▸ **EXERCISE INSTRUCTIONS**
Count the lines in the items below that contain the string "tuplet", treating uppercase and lowercase letters as different. Reply with that number alone.
******
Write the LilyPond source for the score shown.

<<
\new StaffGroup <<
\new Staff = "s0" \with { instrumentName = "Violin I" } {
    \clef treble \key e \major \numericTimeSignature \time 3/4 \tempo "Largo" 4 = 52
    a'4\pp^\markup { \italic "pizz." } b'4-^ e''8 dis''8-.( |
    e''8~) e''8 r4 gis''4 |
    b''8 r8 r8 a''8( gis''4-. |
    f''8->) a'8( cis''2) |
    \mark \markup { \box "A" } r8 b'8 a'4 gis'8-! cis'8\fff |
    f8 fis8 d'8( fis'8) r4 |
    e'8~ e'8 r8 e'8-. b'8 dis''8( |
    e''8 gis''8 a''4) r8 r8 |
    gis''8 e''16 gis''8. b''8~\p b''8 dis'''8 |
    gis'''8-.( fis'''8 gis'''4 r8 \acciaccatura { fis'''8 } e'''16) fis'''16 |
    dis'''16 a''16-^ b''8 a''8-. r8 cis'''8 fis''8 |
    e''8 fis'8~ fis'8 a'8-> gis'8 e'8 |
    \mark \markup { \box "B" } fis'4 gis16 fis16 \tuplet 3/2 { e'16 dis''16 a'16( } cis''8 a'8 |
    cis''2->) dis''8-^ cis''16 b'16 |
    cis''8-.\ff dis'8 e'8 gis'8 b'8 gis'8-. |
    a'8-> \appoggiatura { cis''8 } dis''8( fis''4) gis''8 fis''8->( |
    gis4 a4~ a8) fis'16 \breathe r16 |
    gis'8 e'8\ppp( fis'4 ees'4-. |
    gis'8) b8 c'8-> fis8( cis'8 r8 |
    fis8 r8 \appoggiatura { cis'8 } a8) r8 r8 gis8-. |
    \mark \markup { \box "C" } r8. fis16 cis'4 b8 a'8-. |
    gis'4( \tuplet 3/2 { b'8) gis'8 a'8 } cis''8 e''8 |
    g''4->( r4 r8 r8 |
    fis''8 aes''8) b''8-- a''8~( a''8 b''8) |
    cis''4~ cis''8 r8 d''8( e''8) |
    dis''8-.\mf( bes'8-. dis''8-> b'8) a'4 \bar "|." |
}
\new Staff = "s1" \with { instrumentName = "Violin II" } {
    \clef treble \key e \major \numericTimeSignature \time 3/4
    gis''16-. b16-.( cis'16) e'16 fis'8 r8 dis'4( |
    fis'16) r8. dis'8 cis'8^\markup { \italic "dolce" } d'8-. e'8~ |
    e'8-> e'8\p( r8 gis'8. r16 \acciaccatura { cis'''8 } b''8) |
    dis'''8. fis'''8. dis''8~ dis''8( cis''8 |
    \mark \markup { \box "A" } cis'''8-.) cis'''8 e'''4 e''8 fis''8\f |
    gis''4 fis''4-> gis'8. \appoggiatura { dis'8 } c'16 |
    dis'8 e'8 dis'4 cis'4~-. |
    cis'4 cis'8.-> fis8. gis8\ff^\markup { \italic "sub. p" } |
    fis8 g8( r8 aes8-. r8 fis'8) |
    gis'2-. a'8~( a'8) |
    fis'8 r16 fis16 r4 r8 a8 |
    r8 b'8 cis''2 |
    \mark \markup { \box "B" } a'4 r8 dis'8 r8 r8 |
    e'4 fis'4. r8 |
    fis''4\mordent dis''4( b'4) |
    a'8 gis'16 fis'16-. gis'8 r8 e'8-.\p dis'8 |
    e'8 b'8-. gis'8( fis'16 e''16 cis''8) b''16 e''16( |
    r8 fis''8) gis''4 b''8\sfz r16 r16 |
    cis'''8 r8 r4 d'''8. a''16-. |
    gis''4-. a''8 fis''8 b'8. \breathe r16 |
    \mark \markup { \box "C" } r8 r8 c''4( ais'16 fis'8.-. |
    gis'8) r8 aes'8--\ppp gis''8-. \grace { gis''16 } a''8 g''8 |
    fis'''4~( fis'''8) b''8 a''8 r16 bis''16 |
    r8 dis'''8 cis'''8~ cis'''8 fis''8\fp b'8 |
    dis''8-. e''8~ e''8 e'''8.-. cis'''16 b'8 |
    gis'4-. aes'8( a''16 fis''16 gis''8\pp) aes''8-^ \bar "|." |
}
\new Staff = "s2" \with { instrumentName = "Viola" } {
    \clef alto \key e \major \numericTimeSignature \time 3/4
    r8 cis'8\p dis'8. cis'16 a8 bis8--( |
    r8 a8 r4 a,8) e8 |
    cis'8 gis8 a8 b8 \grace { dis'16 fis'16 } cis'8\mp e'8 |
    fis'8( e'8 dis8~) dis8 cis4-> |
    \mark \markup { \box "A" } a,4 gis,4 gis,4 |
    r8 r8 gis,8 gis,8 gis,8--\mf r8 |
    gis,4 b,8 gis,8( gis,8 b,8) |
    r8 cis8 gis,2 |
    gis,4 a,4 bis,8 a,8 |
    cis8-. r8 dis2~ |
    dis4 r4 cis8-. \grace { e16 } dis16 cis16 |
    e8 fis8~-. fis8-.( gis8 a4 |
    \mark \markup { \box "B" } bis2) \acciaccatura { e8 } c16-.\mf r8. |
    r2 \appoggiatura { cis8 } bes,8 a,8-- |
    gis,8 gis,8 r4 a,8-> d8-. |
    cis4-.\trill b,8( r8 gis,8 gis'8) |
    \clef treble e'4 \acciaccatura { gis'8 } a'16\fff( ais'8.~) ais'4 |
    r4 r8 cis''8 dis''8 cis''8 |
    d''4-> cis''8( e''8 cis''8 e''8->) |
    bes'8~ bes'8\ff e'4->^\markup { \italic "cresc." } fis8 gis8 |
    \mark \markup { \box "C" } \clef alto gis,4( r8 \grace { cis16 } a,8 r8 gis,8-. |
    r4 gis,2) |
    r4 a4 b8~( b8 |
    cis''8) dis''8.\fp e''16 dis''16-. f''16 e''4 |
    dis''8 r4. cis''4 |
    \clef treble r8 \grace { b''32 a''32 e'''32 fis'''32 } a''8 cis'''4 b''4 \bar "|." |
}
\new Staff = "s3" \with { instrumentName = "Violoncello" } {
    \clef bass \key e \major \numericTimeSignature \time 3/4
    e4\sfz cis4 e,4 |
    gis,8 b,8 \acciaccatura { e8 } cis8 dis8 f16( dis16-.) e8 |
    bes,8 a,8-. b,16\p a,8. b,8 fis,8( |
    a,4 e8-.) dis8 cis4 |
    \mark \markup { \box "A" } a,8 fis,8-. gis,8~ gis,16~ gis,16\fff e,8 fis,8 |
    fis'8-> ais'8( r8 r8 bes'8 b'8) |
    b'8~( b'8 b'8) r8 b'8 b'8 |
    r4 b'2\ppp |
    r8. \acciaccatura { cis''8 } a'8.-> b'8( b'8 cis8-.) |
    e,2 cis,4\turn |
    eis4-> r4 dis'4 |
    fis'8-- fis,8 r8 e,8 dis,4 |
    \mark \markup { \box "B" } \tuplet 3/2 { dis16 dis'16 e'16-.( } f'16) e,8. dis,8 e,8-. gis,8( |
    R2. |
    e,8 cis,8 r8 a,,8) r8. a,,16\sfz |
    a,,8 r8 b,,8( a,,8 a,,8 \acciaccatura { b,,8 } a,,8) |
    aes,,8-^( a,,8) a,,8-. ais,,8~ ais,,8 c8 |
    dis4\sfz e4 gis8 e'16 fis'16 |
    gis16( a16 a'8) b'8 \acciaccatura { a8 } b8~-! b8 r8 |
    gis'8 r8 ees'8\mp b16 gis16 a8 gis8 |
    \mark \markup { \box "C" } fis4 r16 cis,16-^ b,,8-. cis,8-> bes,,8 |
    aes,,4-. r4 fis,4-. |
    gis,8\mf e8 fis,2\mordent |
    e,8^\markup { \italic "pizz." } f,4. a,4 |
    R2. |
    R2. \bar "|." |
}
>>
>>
******
▸ **RESPONSE BELOW**
3